Segment Start: Input material

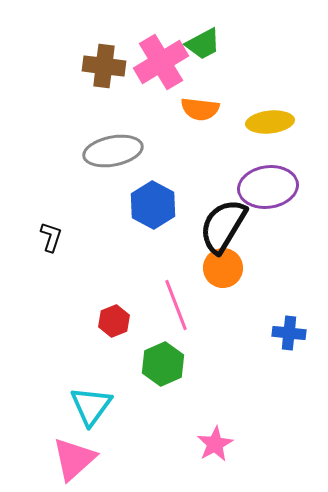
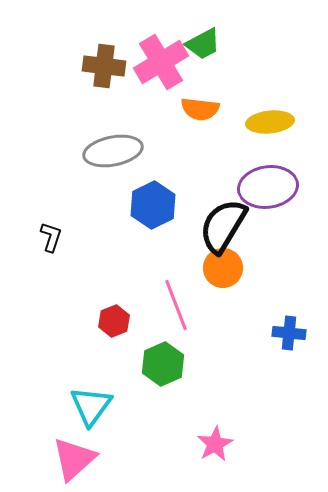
blue hexagon: rotated 6 degrees clockwise
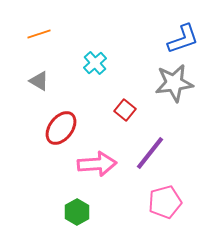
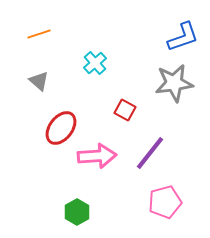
blue L-shape: moved 2 px up
gray triangle: rotated 10 degrees clockwise
red square: rotated 10 degrees counterclockwise
pink arrow: moved 8 px up
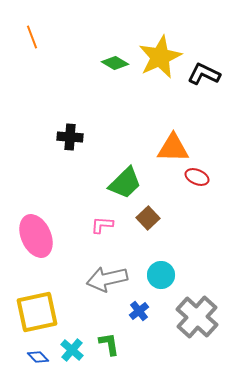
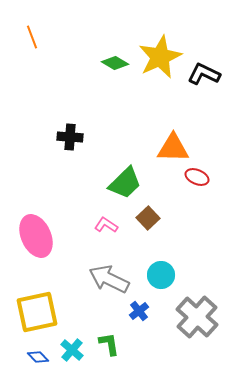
pink L-shape: moved 4 px right; rotated 30 degrees clockwise
gray arrow: moved 2 px right; rotated 39 degrees clockwise
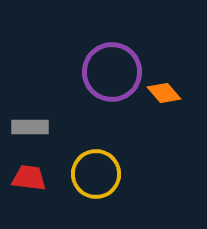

Segment End: Input material

Could you copy every record above exactly, leaving out the pictures?

blue hexagon: rotated 6 degrees clockwise
blue L-shape: moved 2 px up
gray triangle: rotated 10 degrees clockwise
red square: rotated 10 degrees counterclockwise
pink arrow: moved 8 px up
pink L-shape: moved 4 px right; rotated 30 degrees clockwise
gray arrow: moved 2 px right; rotated 39 degrees clockwise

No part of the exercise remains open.